## To do
Retype the stretch from the line containing "You are a GUI" through the line containing "pyautogui.click(x=710, y=524)", reproducing both end lines and everything between them character for character.

## Given data
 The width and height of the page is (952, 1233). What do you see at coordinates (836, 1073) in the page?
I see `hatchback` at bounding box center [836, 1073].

---

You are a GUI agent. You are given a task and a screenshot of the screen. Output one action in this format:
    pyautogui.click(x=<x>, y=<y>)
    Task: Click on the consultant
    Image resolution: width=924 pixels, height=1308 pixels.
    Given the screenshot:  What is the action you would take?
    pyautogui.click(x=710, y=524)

## Task response
You are a GUI agent. You are given a task and a screenshot of the screen. Output one action in this format:
    pyautogui.click(x=<x>, y=<y>)
    Task: Click on the consultant
    Image resolution: width=924 pixels, height=1308 pixels.
    Given the screenshot:  What is the action you would take?
    pyautogui.click(x=710, y=524)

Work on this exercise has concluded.